Task to complete
Output, word for word, the lines of this listing that fall between the line with "red brick E7 level" and the line with "brown plate C1:D2 level 1 -> none", counting both of those lines, and no others.

*** Opening Records provided ***

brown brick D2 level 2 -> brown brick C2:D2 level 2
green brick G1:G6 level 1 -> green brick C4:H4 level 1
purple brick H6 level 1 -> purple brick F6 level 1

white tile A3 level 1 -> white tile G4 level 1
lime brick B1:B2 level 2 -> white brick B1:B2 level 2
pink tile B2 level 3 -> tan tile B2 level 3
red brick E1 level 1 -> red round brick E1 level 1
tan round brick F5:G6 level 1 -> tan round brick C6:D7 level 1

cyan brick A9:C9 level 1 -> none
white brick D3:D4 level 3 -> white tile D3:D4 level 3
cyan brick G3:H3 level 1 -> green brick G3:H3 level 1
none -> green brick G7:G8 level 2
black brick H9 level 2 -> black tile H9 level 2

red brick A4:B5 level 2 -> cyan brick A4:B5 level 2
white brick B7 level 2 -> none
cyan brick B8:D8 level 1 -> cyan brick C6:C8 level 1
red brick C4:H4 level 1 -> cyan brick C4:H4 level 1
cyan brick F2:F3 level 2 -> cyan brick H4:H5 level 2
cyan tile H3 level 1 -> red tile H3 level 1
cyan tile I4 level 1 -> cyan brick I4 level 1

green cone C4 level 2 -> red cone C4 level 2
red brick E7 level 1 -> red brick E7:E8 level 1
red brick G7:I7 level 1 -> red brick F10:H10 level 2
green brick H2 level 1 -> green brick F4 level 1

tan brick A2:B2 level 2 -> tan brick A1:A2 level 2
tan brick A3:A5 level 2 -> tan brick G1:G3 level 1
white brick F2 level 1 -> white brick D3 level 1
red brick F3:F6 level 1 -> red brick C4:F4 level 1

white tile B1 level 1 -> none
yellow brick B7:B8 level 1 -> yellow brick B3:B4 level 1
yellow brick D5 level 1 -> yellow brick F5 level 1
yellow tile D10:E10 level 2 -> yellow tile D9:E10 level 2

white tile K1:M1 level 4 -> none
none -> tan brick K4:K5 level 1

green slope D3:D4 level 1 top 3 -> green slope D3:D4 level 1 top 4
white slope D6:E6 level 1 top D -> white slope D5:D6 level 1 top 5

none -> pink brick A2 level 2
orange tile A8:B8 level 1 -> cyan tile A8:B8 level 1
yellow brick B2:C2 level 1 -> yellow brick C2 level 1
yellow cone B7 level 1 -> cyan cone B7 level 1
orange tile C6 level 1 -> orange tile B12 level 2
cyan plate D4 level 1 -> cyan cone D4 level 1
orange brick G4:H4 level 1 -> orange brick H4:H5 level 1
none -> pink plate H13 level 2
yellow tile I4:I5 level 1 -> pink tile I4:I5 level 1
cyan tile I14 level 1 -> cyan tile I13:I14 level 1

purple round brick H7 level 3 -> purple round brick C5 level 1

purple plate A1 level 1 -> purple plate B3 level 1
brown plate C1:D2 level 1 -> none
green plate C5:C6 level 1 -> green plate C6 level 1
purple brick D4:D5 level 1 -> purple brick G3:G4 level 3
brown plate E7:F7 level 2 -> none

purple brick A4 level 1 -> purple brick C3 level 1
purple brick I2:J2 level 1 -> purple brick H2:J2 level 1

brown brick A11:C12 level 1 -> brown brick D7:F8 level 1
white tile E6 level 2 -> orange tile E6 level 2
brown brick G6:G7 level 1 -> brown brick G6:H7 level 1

*** Closing Records provided ***

Solution to this task
red brick E7 level 1 -> red brick E7:E8 level 1
red brick G7:I7 level 1 -> red brick F10:H10 level 2
green brick H2 level 1 -> green brick F4 level 1

tan brick A2:B2 level 2 -> tan brick A1:A2 level 2
tan brick A3:A5 level 2 -> tan brick G1:G3 level 1
white brick F2 level 1 -> white brick D3 level 1
red brick F3:F6 level 1 -> red brick C4:F4 level 1

white tile B1 level 1 -> none
yellow brick B7:B8 level 1 -> yellow brick B3:B4 level 1
yellow brick D5 level 1 -> yellow brick F5 level 1
yellow tile D10:E10 level 2 -> yellow tile D9:E10 level 2

white tile K1:M1 level 4 -> none
none -> tan brick K4:K5 level 1

green slope D3:D4 level 1 top 3 -> green slope D3:D4 level 1 top 4
white slope D6:E6 level 1 top D -> white slope D5:D6 level 1 top 5

none -> pink brick A2 level 2
orange tile A8:B8 level 1 -> cyan tile A8:B8 level 1
yellow brick B2:C2 level 1 -> yellow brick C2 level 1
yellow cone B7 level 1 -> cyan cone B7 level 1
orange tile C6 level 1 -> orange tile B12 level 2
cyan plate D4 level 1 -> cyan cone D4 level 1
orange brick G4:H4 level 1 -> orange brick H4:H5 level 1
none -> pink plate H13 level 2
yellow tile I4:I5 level 1 -> pink tile I4:I5 level 1
cyan tile I14 level 1 -> cyan tile I13:I14 level 1

purple round brick H7 level 3 -> purple round brick C5 level 1

purple plate A1 level 1 -> purple plate B3 level 1
brown plate C1:D2 level 1 -> none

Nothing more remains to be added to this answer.